Records shown |

■ ■ ■ ■

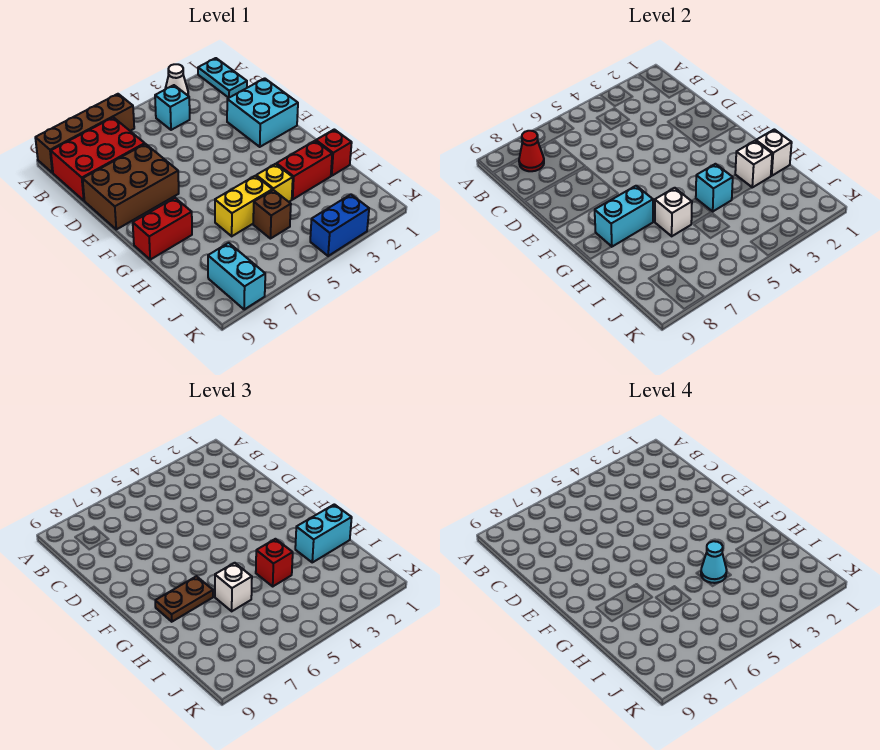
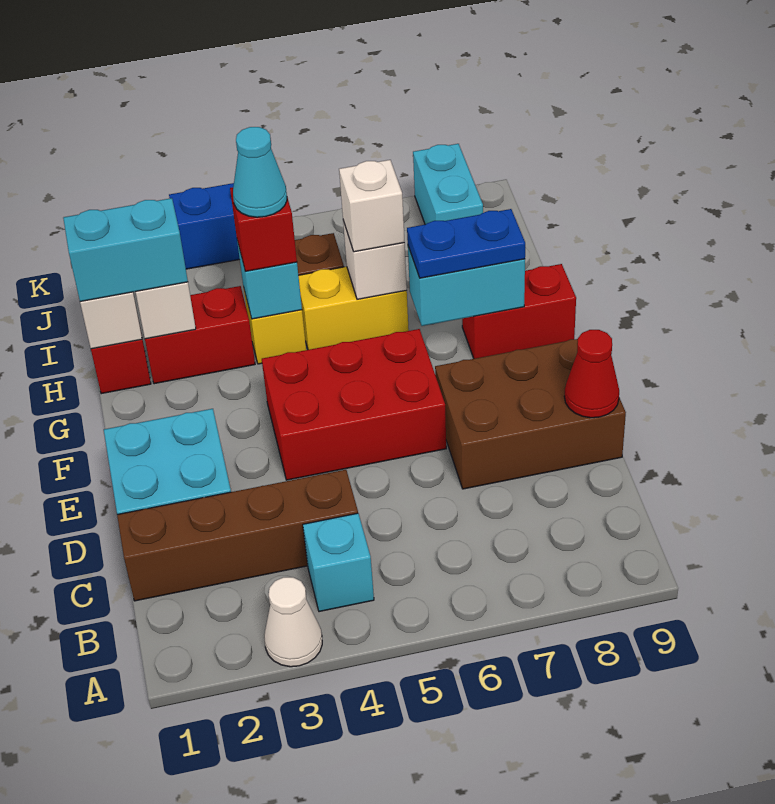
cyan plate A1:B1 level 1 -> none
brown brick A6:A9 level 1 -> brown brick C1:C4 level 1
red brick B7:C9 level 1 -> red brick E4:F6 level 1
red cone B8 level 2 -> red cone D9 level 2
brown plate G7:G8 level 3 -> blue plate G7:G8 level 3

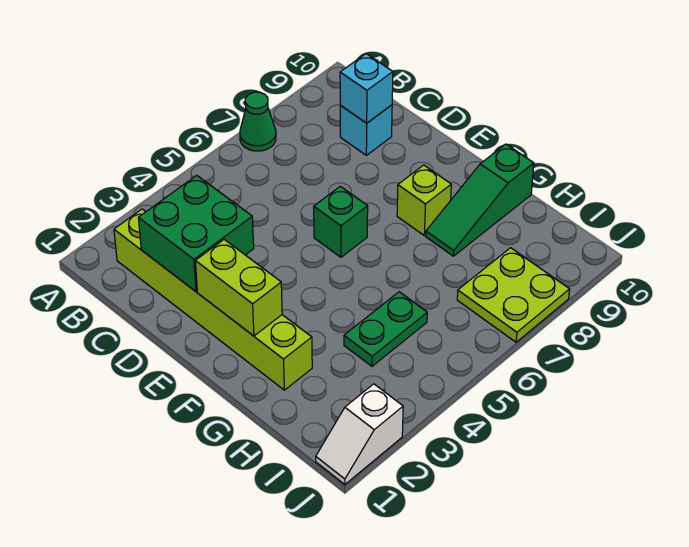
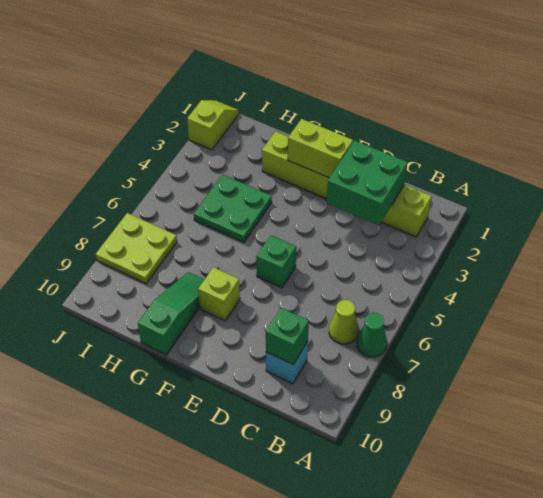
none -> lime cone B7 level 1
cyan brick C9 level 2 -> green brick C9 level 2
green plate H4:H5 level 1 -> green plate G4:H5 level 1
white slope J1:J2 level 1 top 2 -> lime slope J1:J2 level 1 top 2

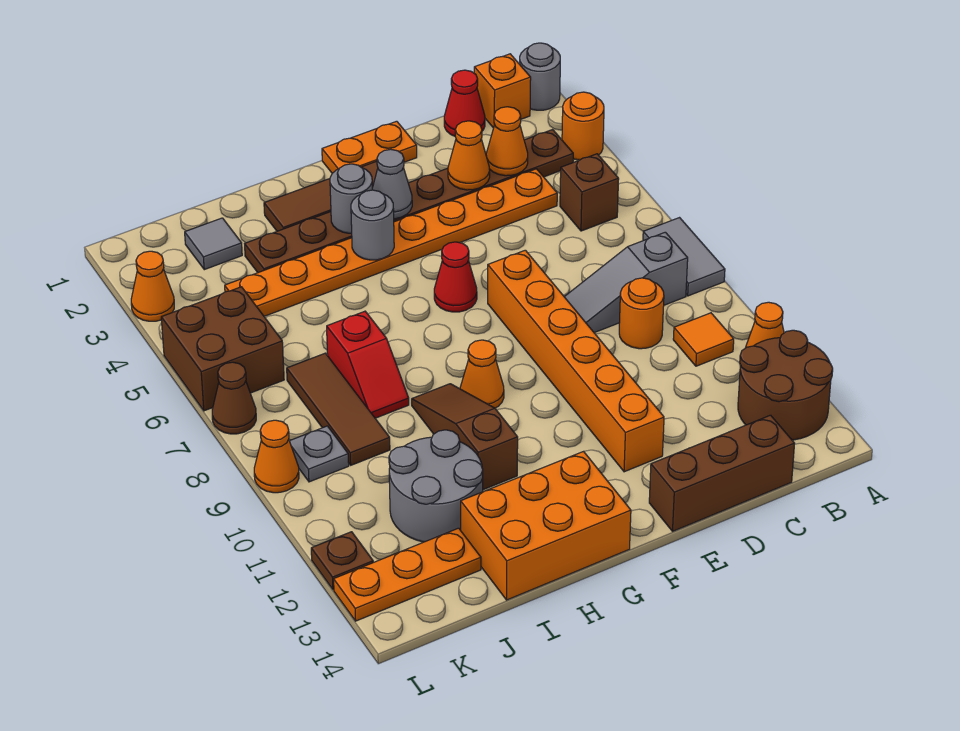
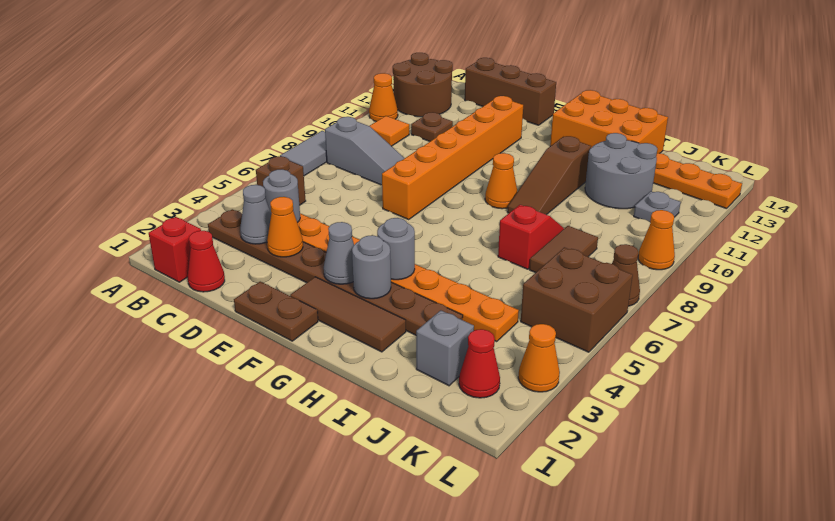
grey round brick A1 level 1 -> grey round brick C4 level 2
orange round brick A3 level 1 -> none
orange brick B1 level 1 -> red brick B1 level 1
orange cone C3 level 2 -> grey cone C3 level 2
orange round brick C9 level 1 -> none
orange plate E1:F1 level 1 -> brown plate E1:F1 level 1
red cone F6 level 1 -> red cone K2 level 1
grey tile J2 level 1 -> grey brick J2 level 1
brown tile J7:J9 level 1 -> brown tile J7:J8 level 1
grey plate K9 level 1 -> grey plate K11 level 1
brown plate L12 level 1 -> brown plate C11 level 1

■ ■ ■ ■

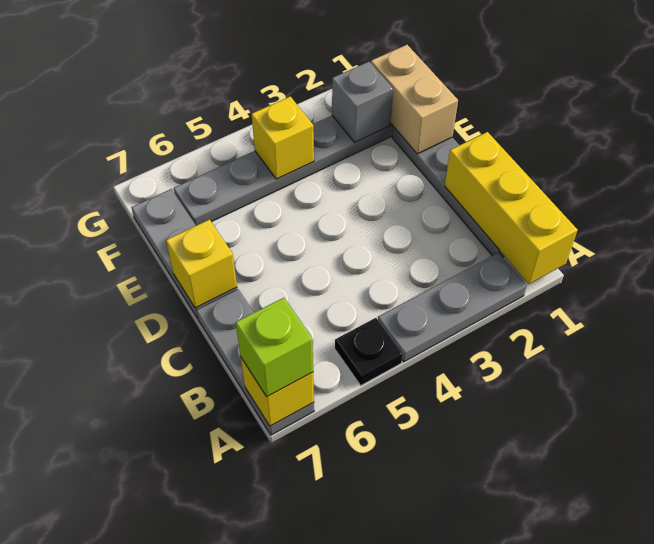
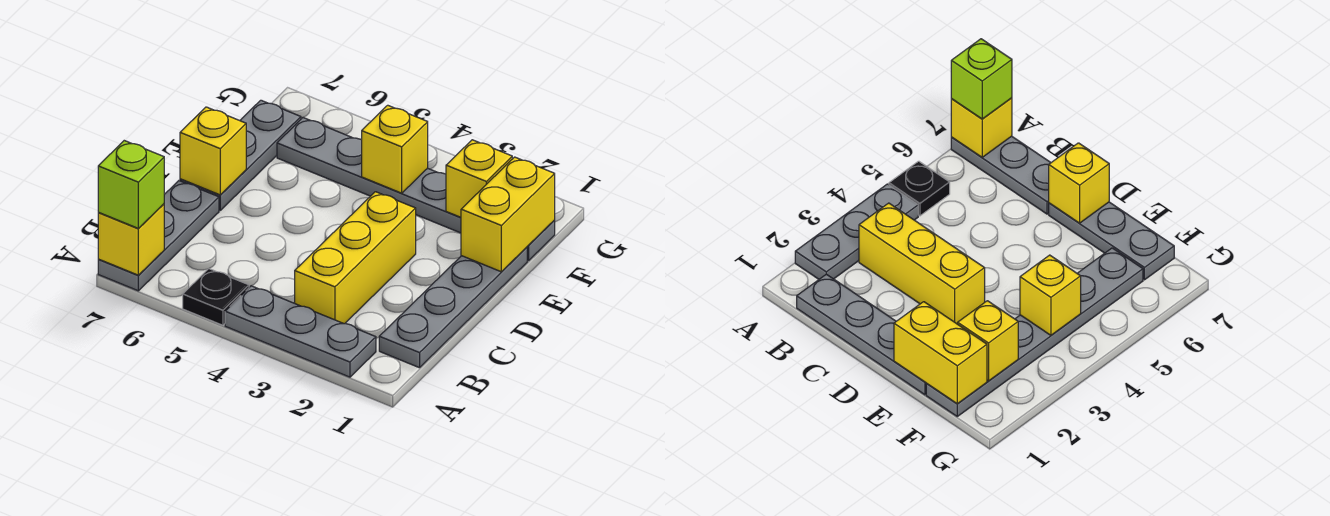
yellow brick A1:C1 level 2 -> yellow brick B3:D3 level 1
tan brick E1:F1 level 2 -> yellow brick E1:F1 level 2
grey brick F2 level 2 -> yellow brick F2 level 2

■ ■ ■ ■

Exercise | Every line of the data above that contains the word "grey" should be counted; please give the total alone.

Output below | 5